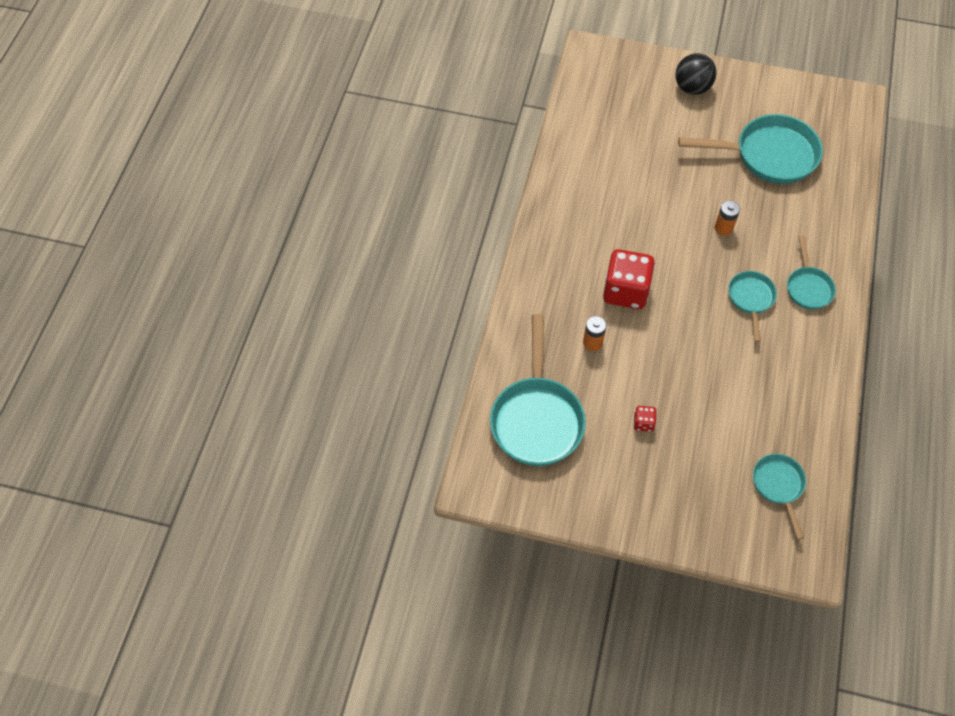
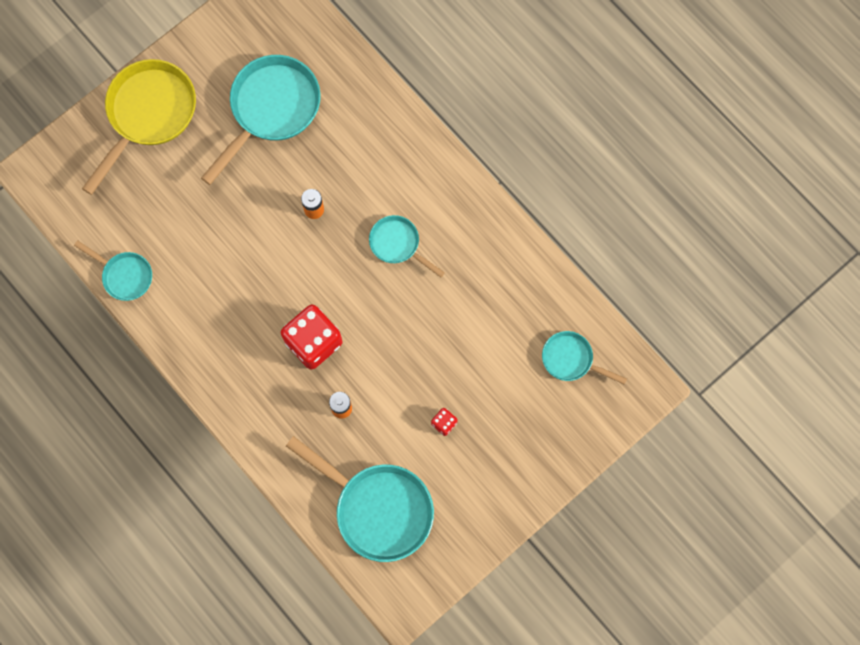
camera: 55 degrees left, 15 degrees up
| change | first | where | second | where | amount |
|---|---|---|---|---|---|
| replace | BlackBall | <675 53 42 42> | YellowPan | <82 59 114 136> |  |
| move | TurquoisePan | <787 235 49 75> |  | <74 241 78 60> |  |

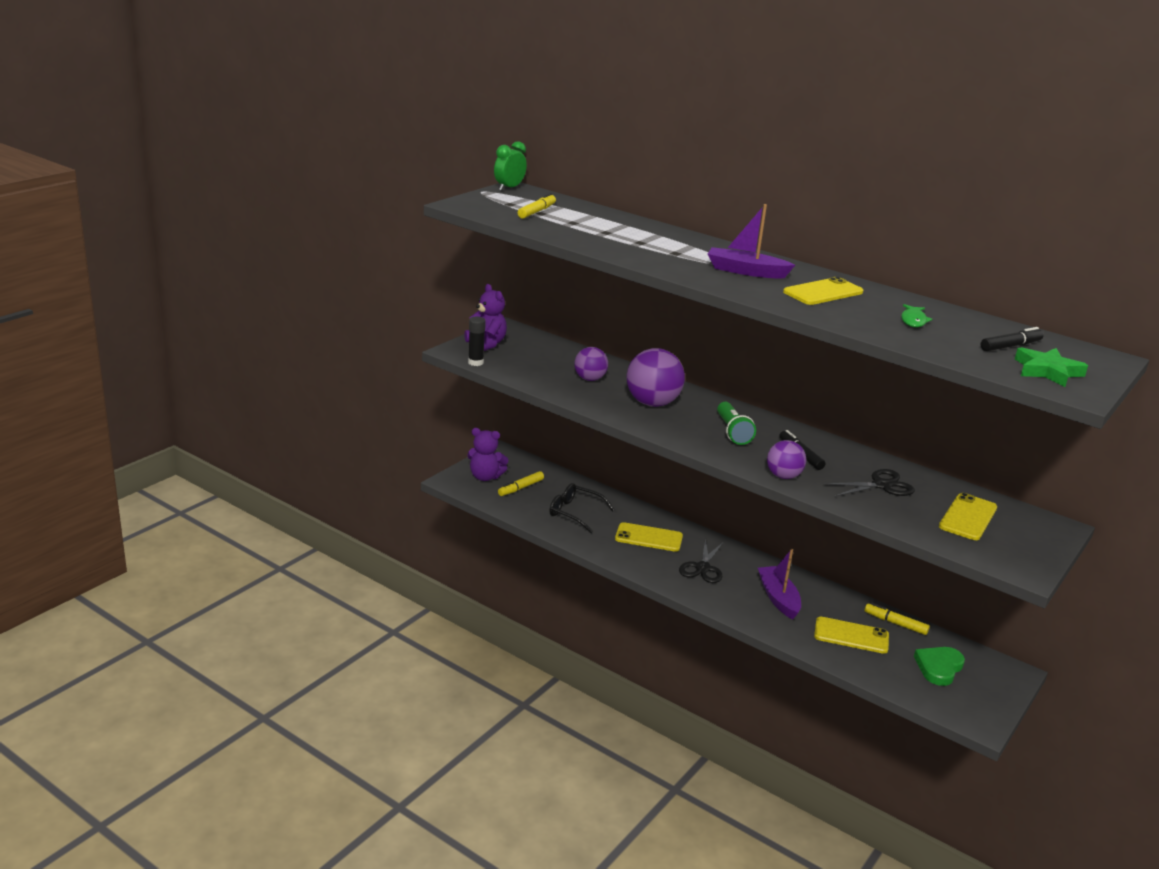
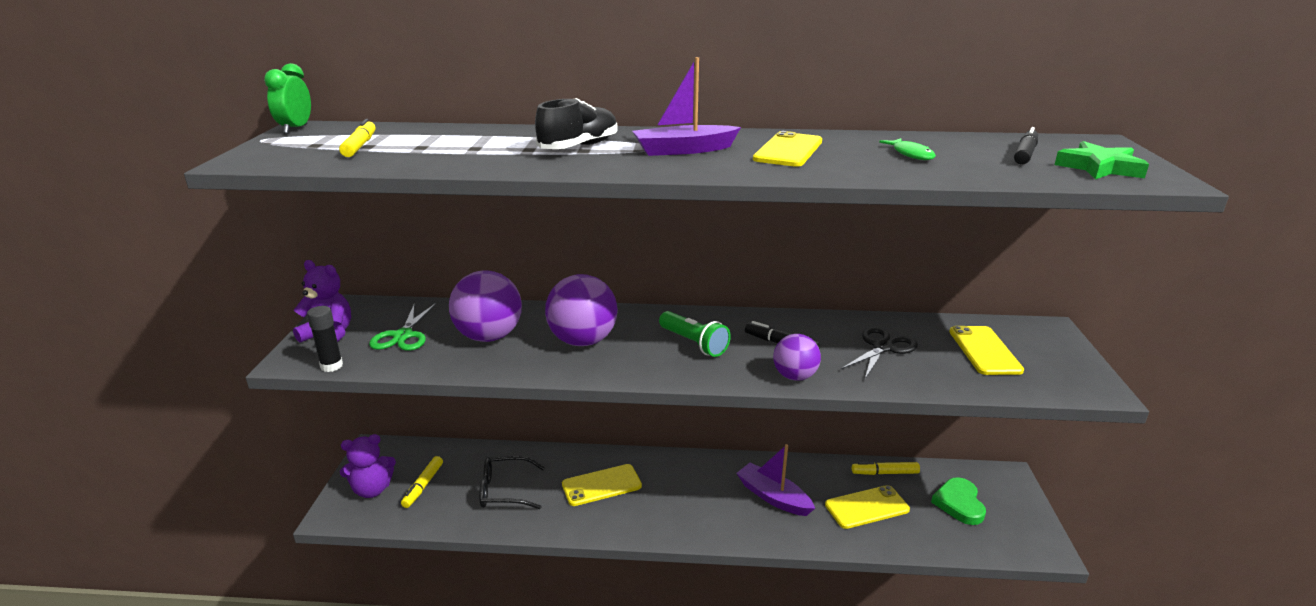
camera: 30 degrees left, 0 degrees up
| change | first | where | second | where | amount |
|---|---|---|---|---|---|
| resize | PurpleBall | <574 347 34 34> |  | <449 270 73 72> | x1.65 |
| delete | BlackScissors | <679 539 45 44> |  |  |  |
| insert |  |  | BlackShoe | <535 98 83 51> |  |
| insert |  |  | GreenScissors | <369 303 67 48> |  |

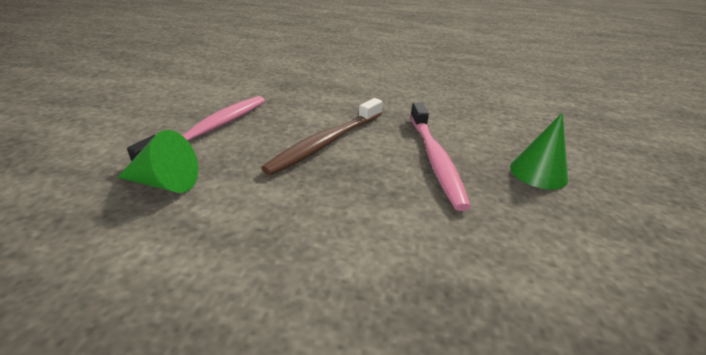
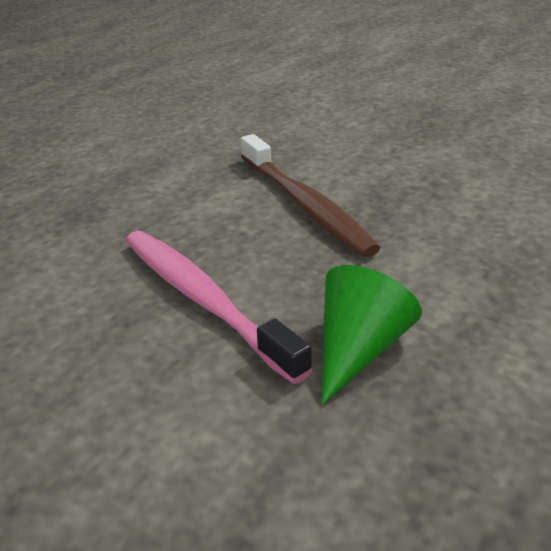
camera: 65 degrees left, 0 degrees up
| change | first | where | second | where | amount |
|---|---|---|---|---|---|
| delete | PinkToothbrush | <410 102 61 109> |  |  |  |
| delete | GreenCone | <510 113 58 76> |  |  |  |

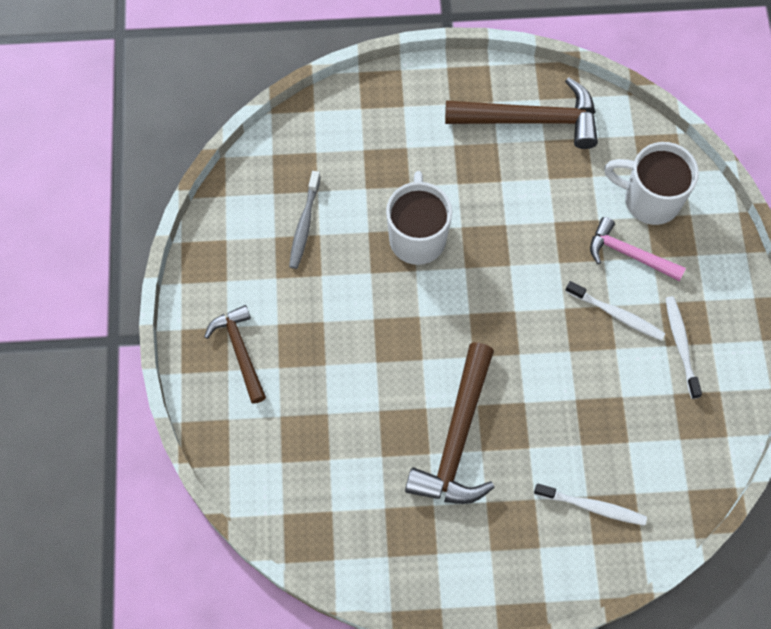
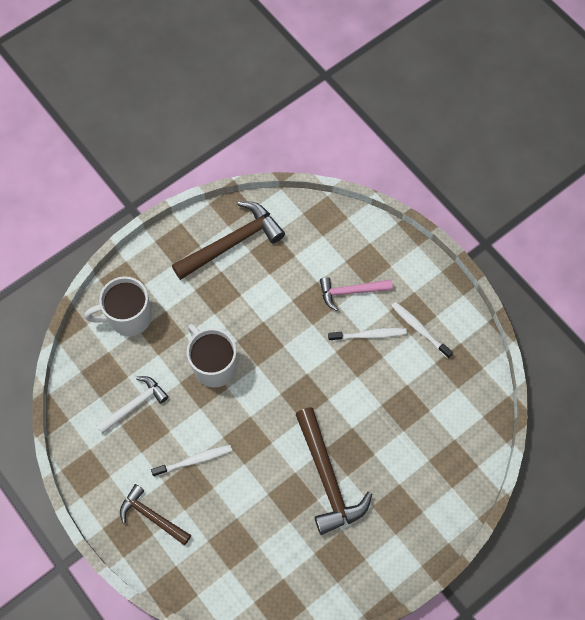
camera: 35 degrees left, 0 degrees up
| change | first | where | second | where | amount |
|---|---|---|---|---|---|
| move | WhiteMug | <604 142 95 83> |  | <84 276 68 60> |  |
| replace | GreyToothbrush | <289 171 32 98> | WhiteHammer | <96 376 73 58> |  |
| move | WhiteToothbrush | <534 484 113 42> |  | <151 445 81 32> |  |

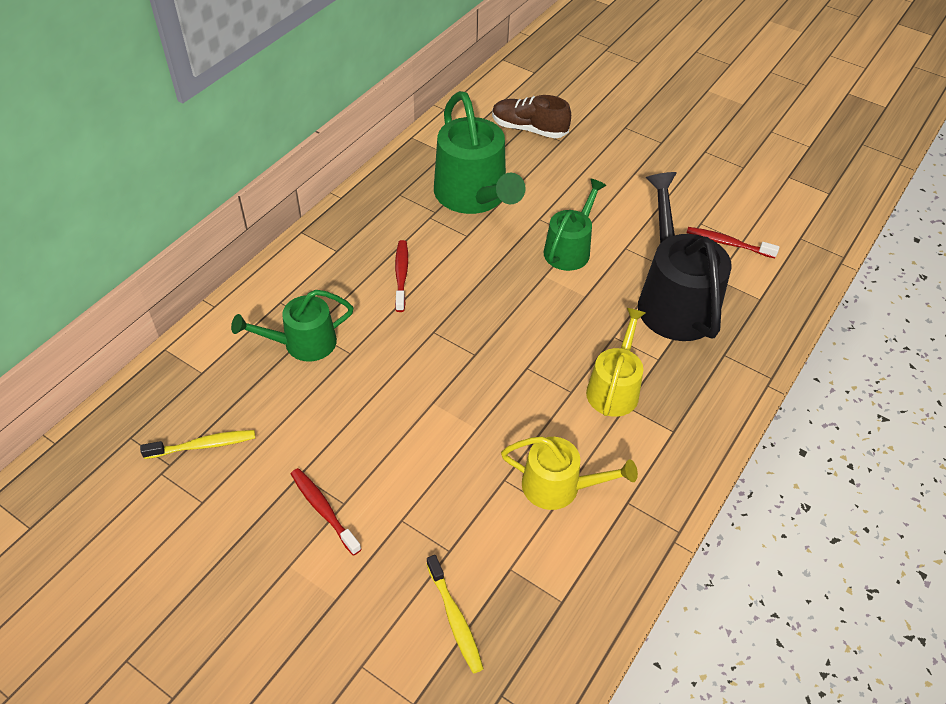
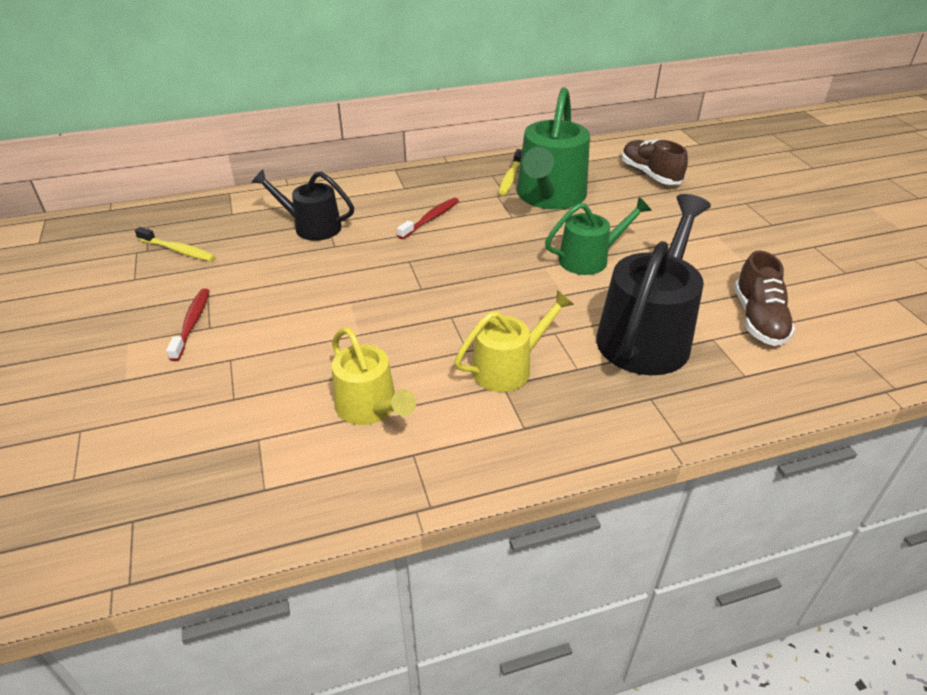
camera: 40 degrees right, 10 degrees down
| change | first | where | second | where | amount |
|---|---|---|---|---|---|
| replace | RedToothbrush | <687 227 92 31> | BrownShoe | <734 251 61 95> |  |
| recolor | GreenWateringCan | <231 290 122 71> | BlackWateringCan | <252 169 102 72> |  |
| move | YellowToothbrush | <427 555 57 118> |  | <499 149 23 46> |  |

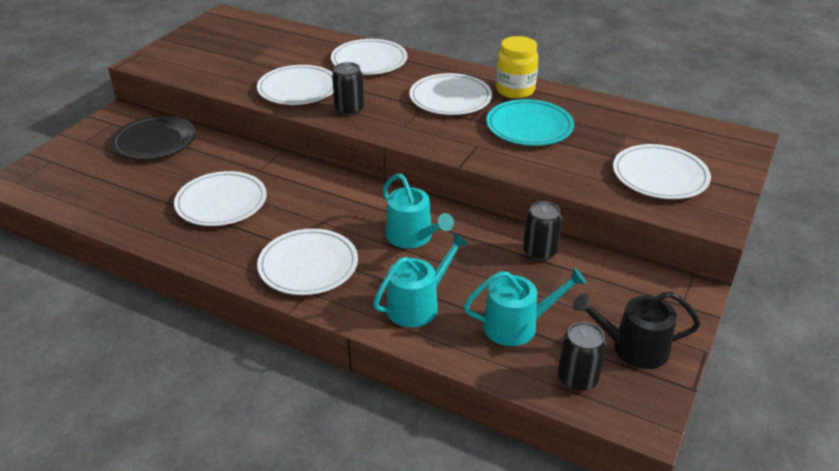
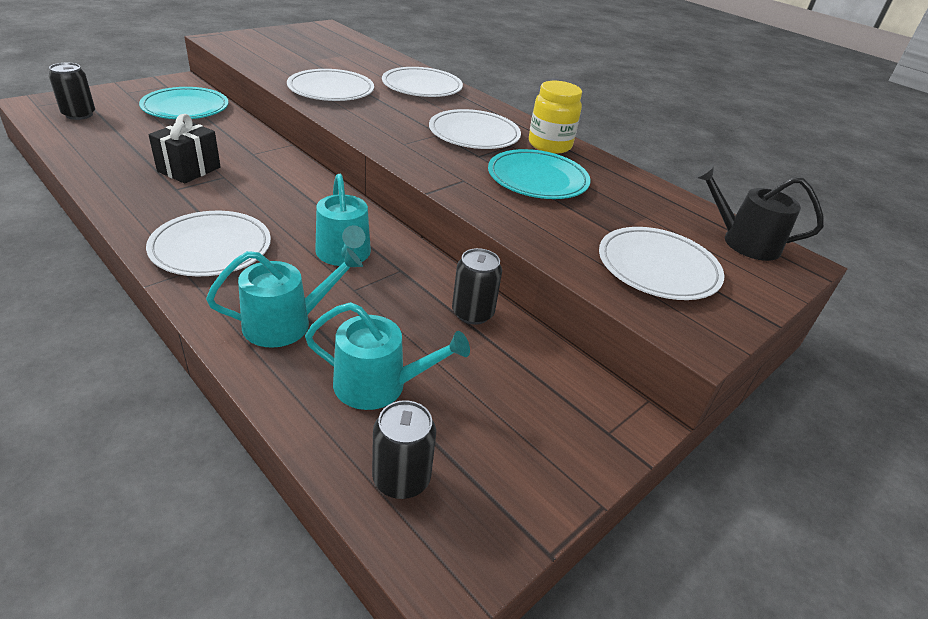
camera: 15 degrees right, 0 degrees up
| change | first | where | second | where | amount |
|---|---|---|---|---|---|
| move | BlackCan | <332 62 32 53> |  | <49 63 46 57> |  |
| recolor | BlackPlate | <111 115 85 45> | TurquoisePlate | <139 87 90 32> |  |
| replace | WhitePlate | <174 171 93 55> | BlackGift | <148 114 73 70> |  |
| move | BlackWateringCan | <573 291 127 78> |  | <695 164 129 97> |  |

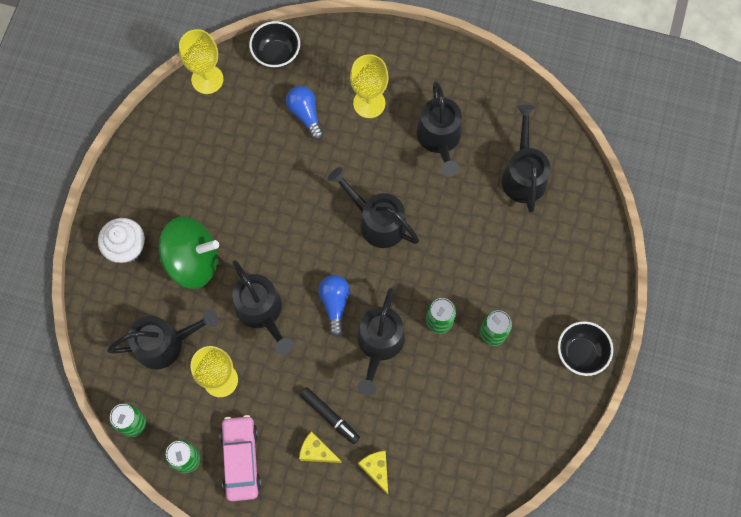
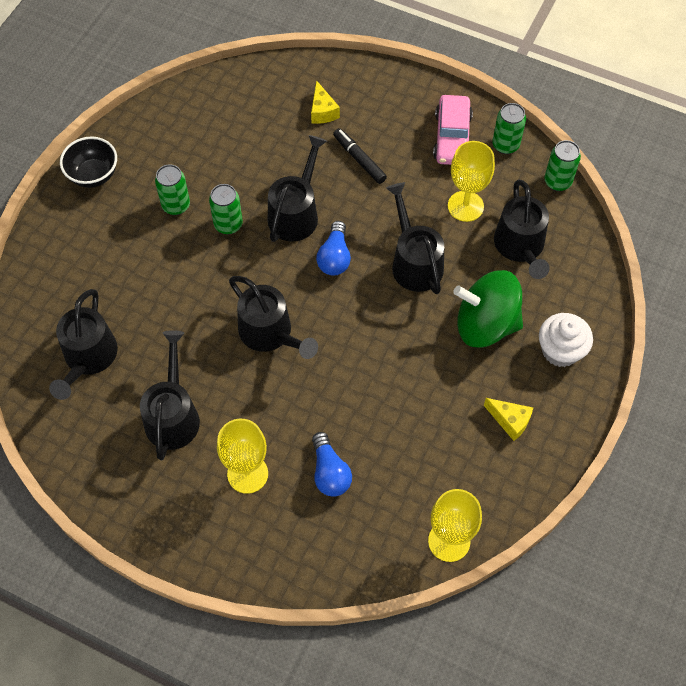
camera: 170 degrees left, 10 degrees down
| change | first | where | second | where | amount |
|---|---|---|---|---|---|
| delete | BlackBowl | <249 21 51 48> |  |  |  |
| rotate | BlackWateringCan | <107 309 111 60> |  | <494 180 56 99> | 90 degrees counterclockwise |
| move | YellowCheese | <299 431 43 32> |  | <484 398 49 43> |  |

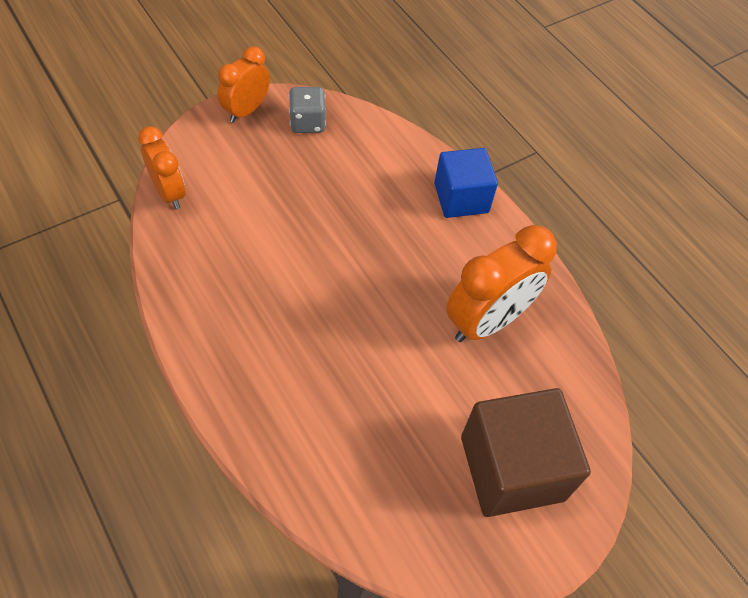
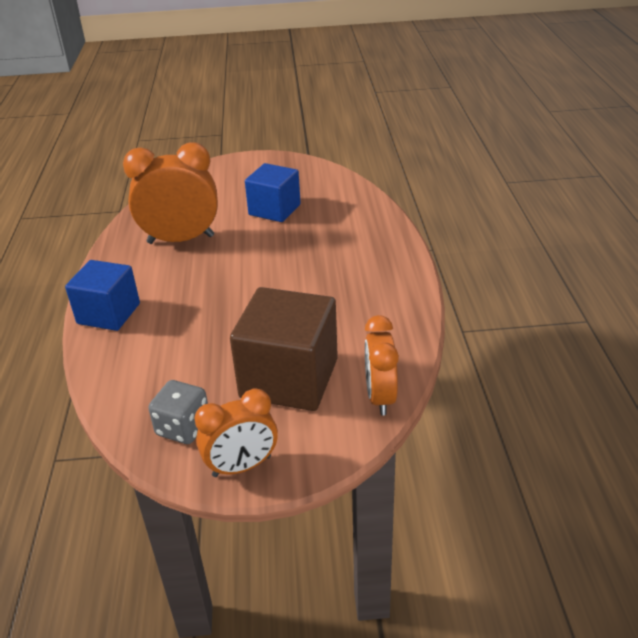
camera: 145 degrees left, 20 degrees down
| change | first | where | second | where | amount |
|---|---|---|---|---|---|
| move | BrownCube | <461 388 130 129> |  | <230 287 108 124> |  |
| insert |  |  | BlueCube | <245 163 56 59> |  |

****************************************

Problem to solve → Once the pictures have been removed, reproduce each line of the material above exactly.

Response for this exercise →
camera: 55 degrees left, 15 degrees up
| change | first | where | second | where | amount |
|---|---|---|---|---|---|
| replace | BlackBall | <675 53 42 42> | YellowPan | <82 59 114 136> |  |
| move | TurquoisePan | <787 235 49 75> |  | <74 241 78 60> |  |

camera: 30 degrees left, 0 degrees up
| change | first | where | second | where | amount |
|---|---|---|---|---|---|
| resize | PurpleBall | <574 347 34 34> |  | <449 270 73 72> | x1.65 |
| delete | BlackScissors | <679 539 45 44> |  |  |  |
| insert |  |  | BlackShoe | <535 98 83 51> |  |
| insert |  |  | GreenScissors | <369 303 67 48> |  |

camera: 65 degrees left, 0 degrees up
| change | first | where | second | where | amount |
|---|---|---|---|---|---|
| delete | PinkToothbrush | <410 102 61 109> |  |  |  |
| delete | GreenCone | <510 113 58 76> |  |  |  |

camera: 35 degrees left, 0 degrees up
| change | first | where | second | where | amount |
|---|---|---|---|---|---|
| move | WhiteMug | <604 142 95 83> |  | <84 276 68 60> |  |
| replace | GreyToothbrush | <289 171 32 98> | WhiteHammer | <96 376 73 58> |  |
| move | WhiteToothbrush | <534 484 113 42> |  | <151 445 81 32> |  |

camera: 40 degrees right, 10 degrees down
| change | first | where | second | where | amount |
|---|---|---|---|---|---|
| replace | RedToothbrush | <687 227 92 31> | BrownShoe | <734 251 61 95> |  |
| recolor | GreenWateringCan | <231 290 122 71> | BlackWateringCan | <252 169 102 72> |  |
| move | YellowToothbrush | <427 555 57 118> |  | <499 149 23 46> |  |

camera: 15 degrees right, 0 degrees up
| change | first | where | second | where | amount |
|---|---|---|---|---|---|
| move | BlackCan | <332 62 32 53> |  | <49 63 46 57> |  |
| recolor | BlackPlate | <111 115 85 45> | TurquoisePlate | <139 87 90 32> |  |
| replace | WhitePlate | <174 171 93 55> | BlackGift | <148 114 73 70> |  |
| move | BlackWateringCan | <573 291 127 78> |  | <695 164 129 97> |  |

camera: 170 degrees left, 10 degrees down
| change | first | where | second | where | amount |
|---|---|---|---|---|---|
| delete | BlackBowl | <249 21 51 48> |  |  |  |
| rotate | BlackWateringCan | <107 309 111 60> |  | <494 180 56 99> | 90 degrees counterclockwise |
| move | YellowCheese | <299 431 43 32> |  | <484 398 49 43> |  |

camera: 145 degrees left, 20 degrees down
| change | first | where | second | where | amount |
|---|---|---|---|---|---|
| move | BrownCube | <461 388 130 129> |  | <230 287 108 124> |  |
| insert |  |  | BlueCube | <245 163 56 59> |  |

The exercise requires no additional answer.